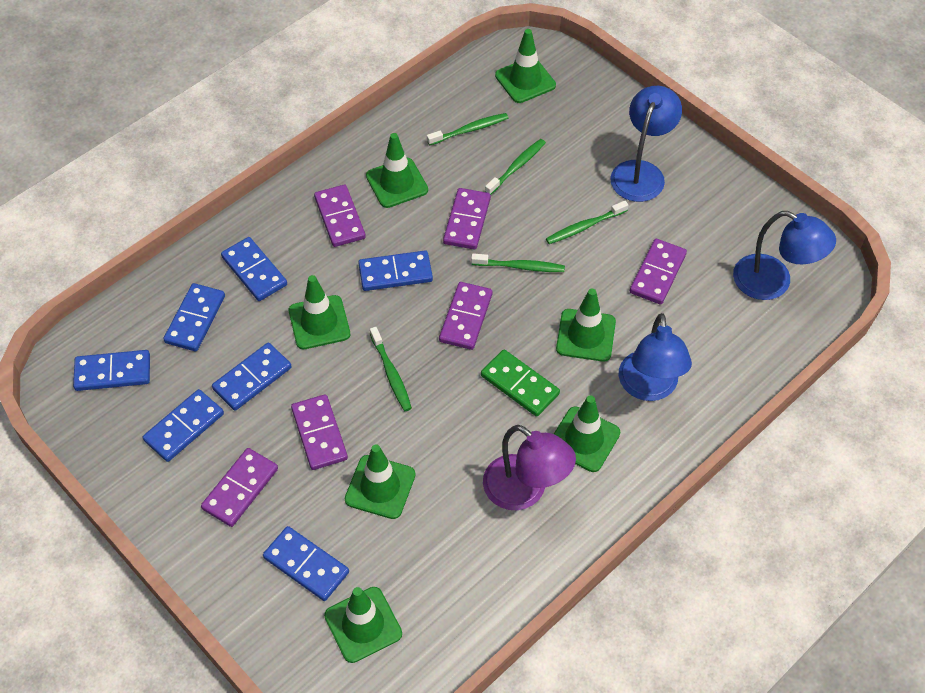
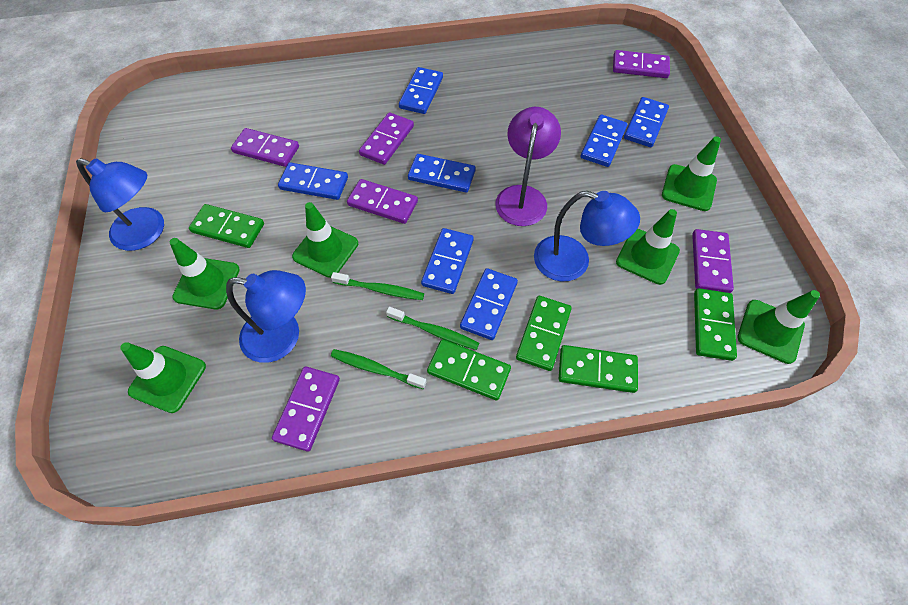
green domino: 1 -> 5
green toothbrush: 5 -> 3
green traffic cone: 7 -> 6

---

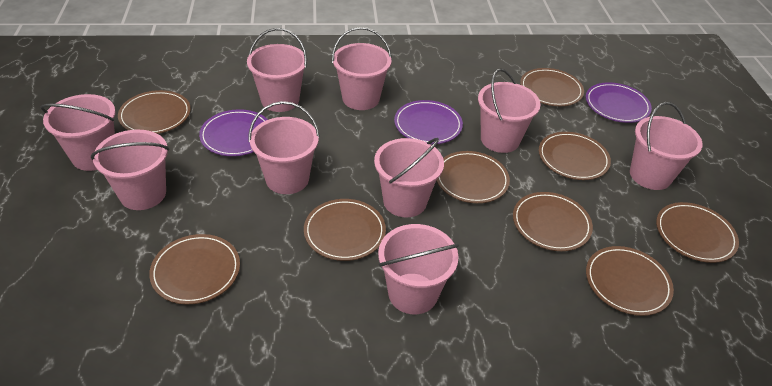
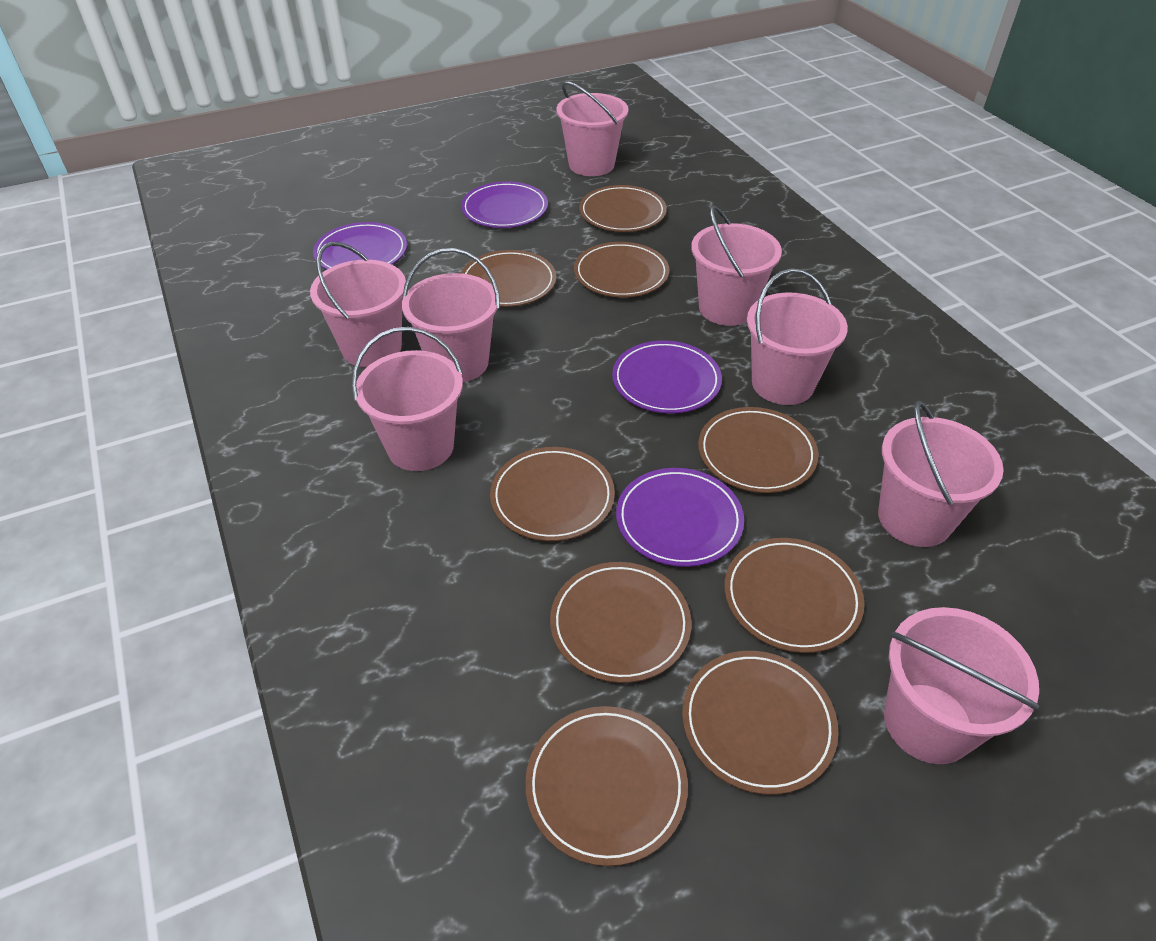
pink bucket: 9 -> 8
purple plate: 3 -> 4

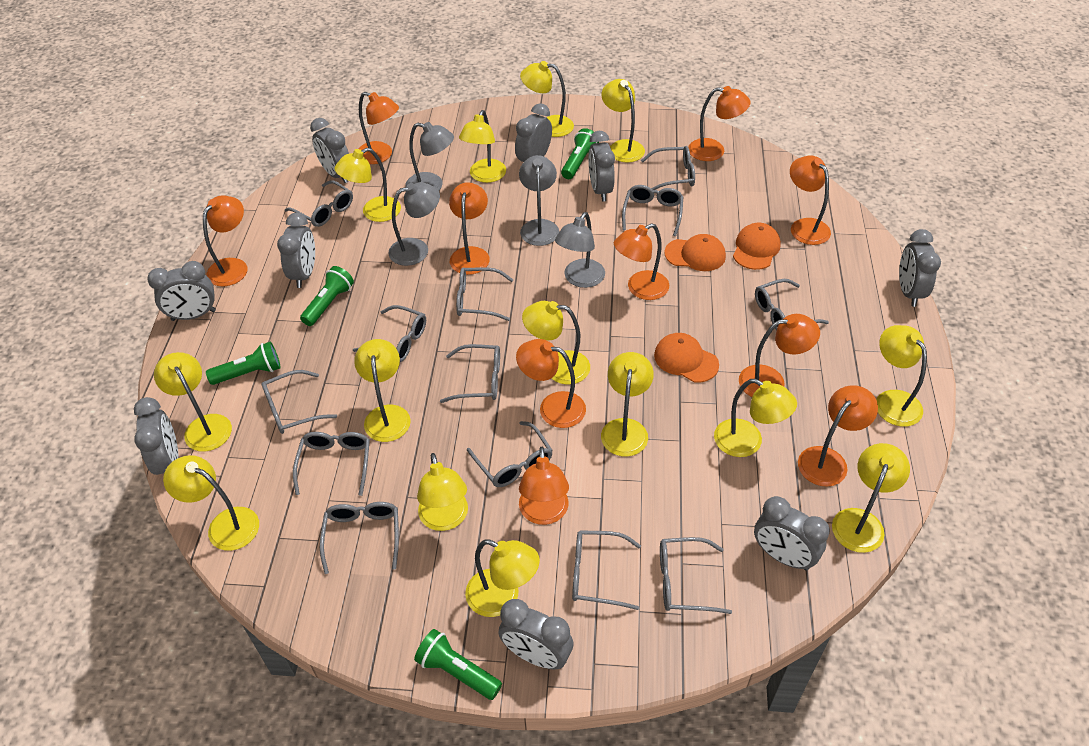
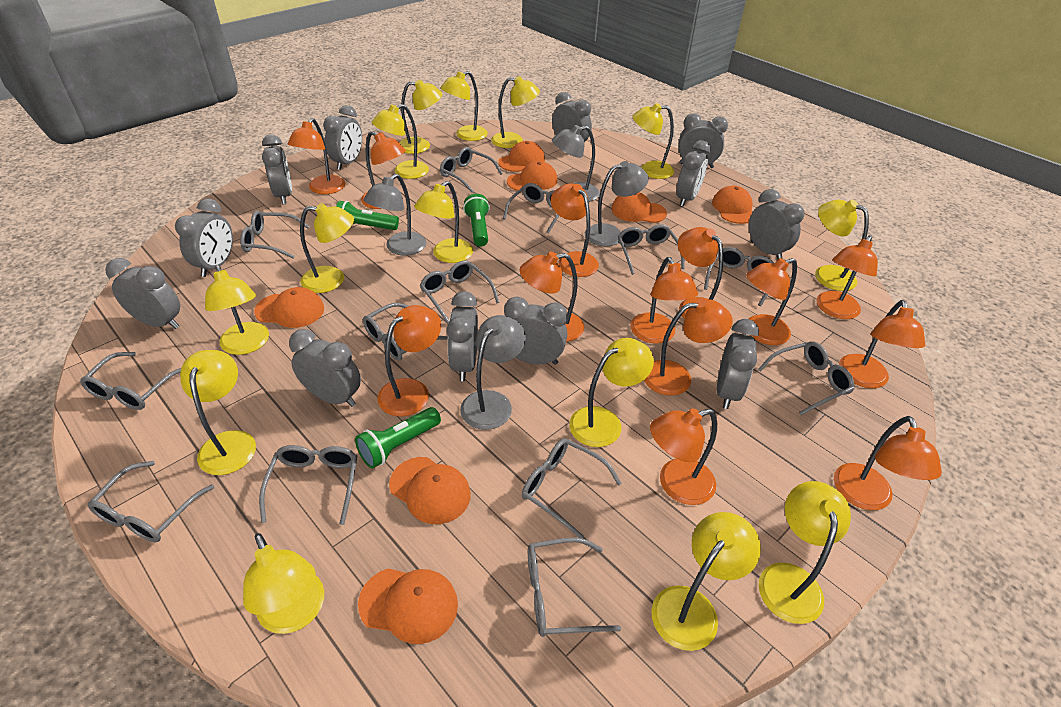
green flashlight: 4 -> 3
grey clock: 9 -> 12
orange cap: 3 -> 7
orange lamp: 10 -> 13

Exercise aim — Go to the line with "green domino: 1 -> 5" in the entries above and repeat every line from there through the line with "green traffic cone: 7 -> 6", exactly and with no other text.

Your solution —
green domino: 1 -> 5
green toothbrush: 5 -> 3
green traffic cone: 7 -> 6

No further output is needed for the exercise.